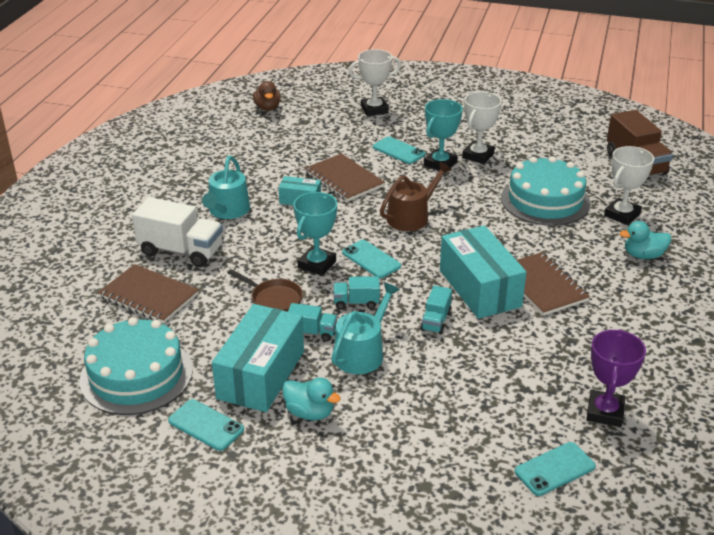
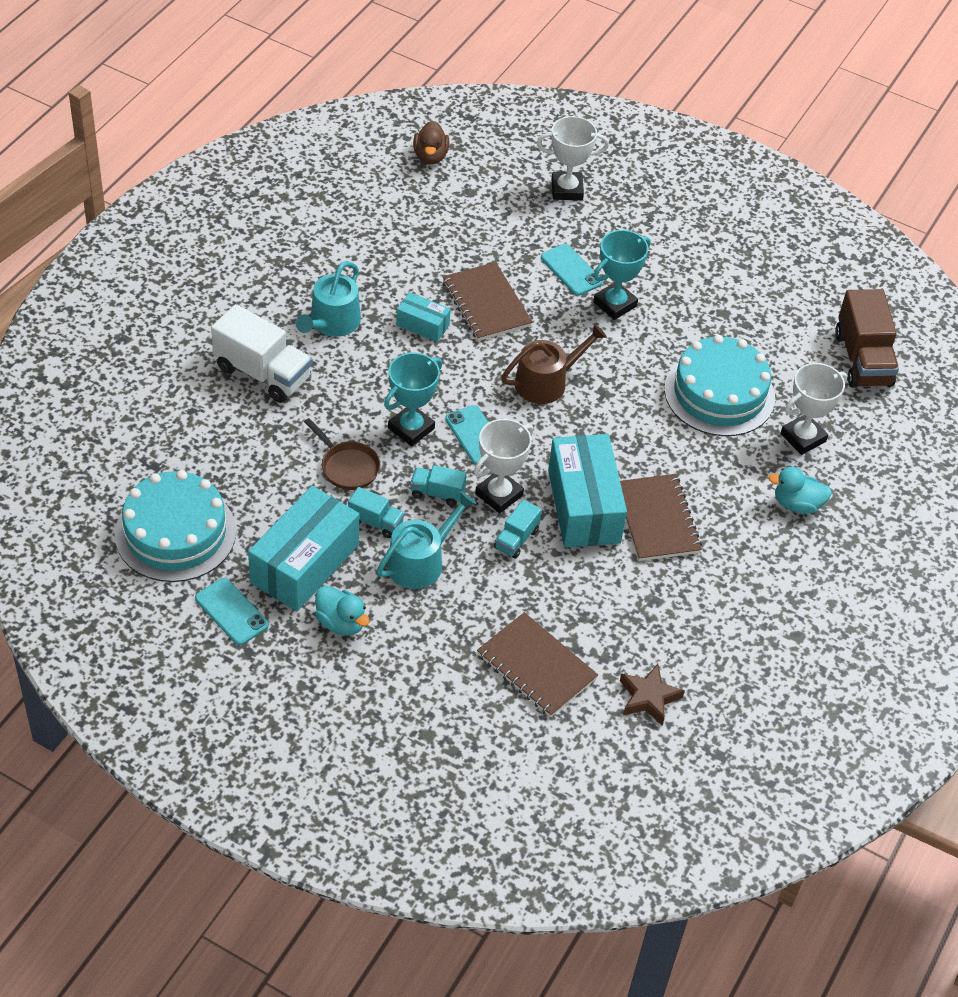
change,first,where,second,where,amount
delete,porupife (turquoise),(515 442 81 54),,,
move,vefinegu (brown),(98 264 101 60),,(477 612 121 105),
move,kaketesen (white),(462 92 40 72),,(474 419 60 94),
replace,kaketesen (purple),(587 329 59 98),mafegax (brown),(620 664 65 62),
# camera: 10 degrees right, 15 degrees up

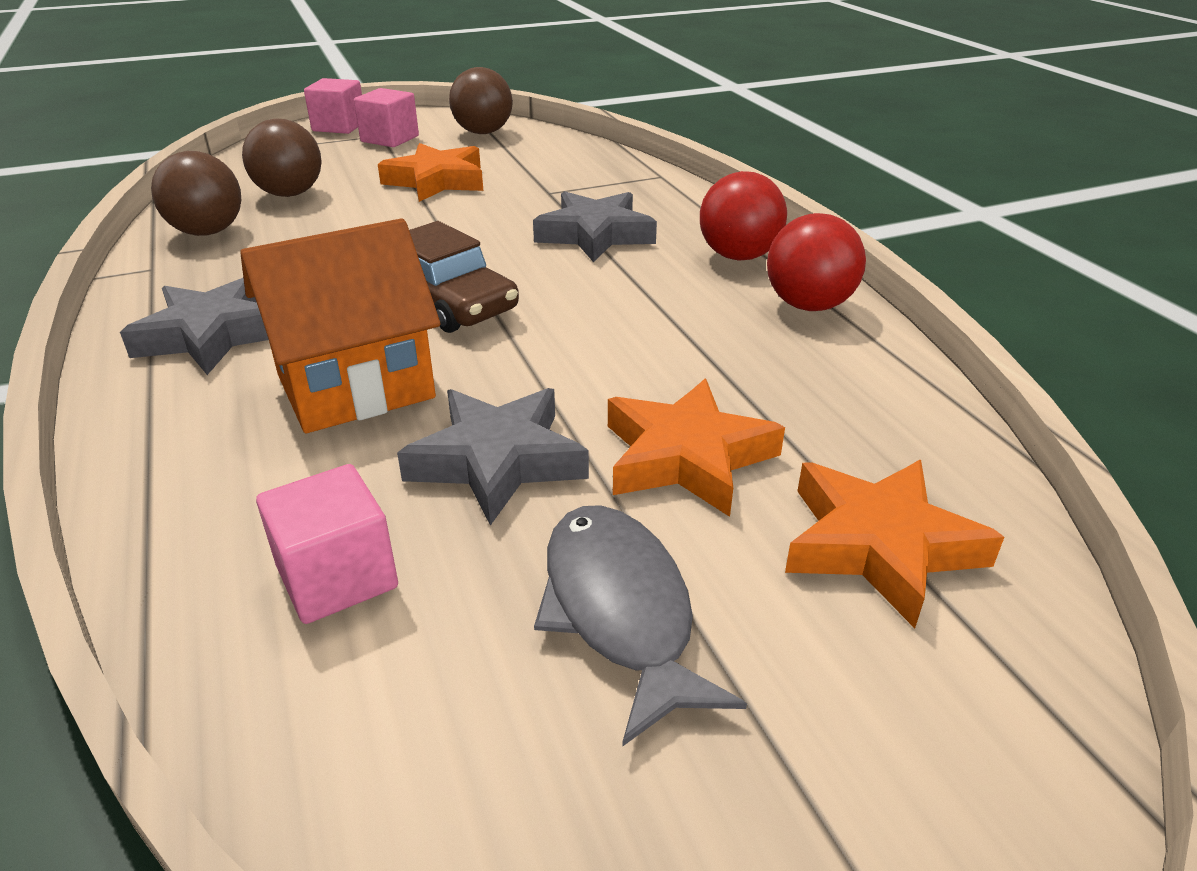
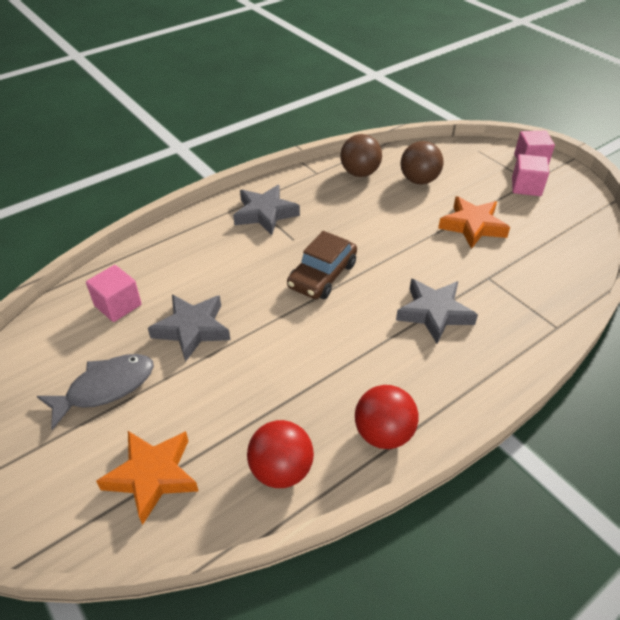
change,first,where,second,where,amount
delete,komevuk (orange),(240 218 201 215),,,
delete,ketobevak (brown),(449 67 64 67),,,
delete,mafegax (orange),(608 379 177 138),,,
move,ketobevak (red),(700 171 87 90),,(247 420 67 68),
# camera: 75 degrees right, 10 degrees up

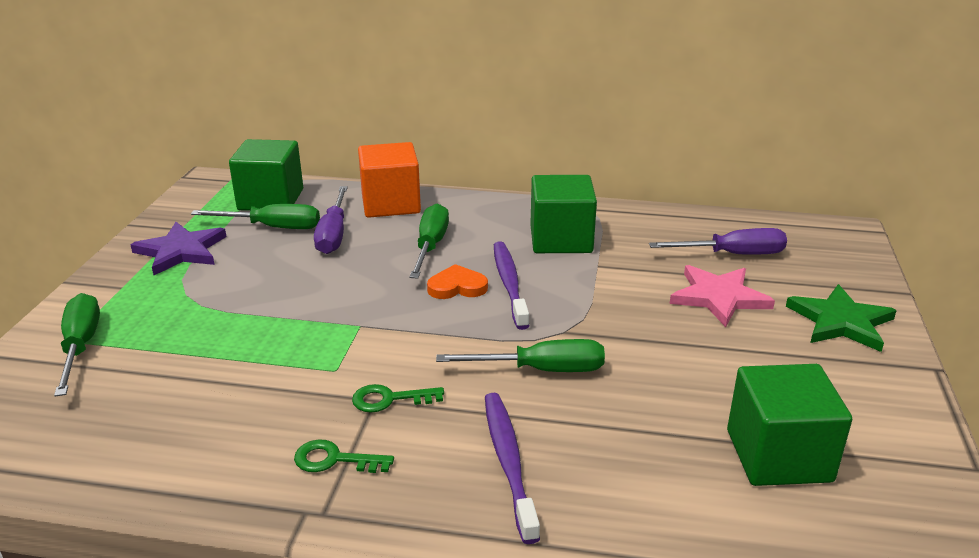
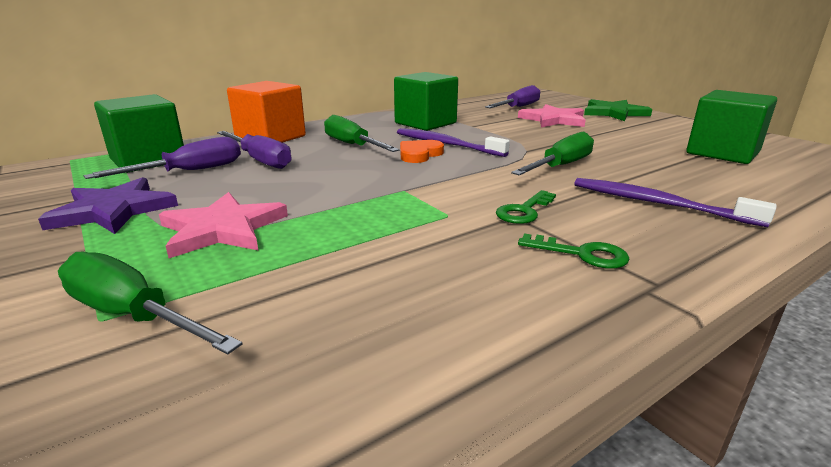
change,first,where,second,where,amount
insert,,,mafegax (pink),(159 192 129 66),
recolor,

###

• **Action item**
A faithful, word-for-word version of the records above is needed, with no images in it.

• **Output for this task**
change,first,where,second,where,amount
delete,porupife (turquoise),(515 442 81 54),,,
move,vefinegu (brown),(98 264 101 60),,(477 612 121 105),
move,kaketesen (white),(462 92 40 72),,(474 419 60 94),
replace,kaketesen (purple),(587 329 59 98),mafegax (brown),(620 664 65 62),
# camera: 10 degrees right, 15 degrees up

change,first,where,second,where,amount
delete,komevuk (orange),(240 218 201 215),,,
delete,ketobevak (brown),(449 67 64 67),,,
delete,mafegax (orange),(608 379 177 138),,,
move,ketobevak (red),(700 171 87 90),,(247 420 67 68),
# camera: 75 degrees right, 10 degrees up

change,first,where,second,where,amount
insert,,,mafegax (pink),(159 192 129 66),
recolor,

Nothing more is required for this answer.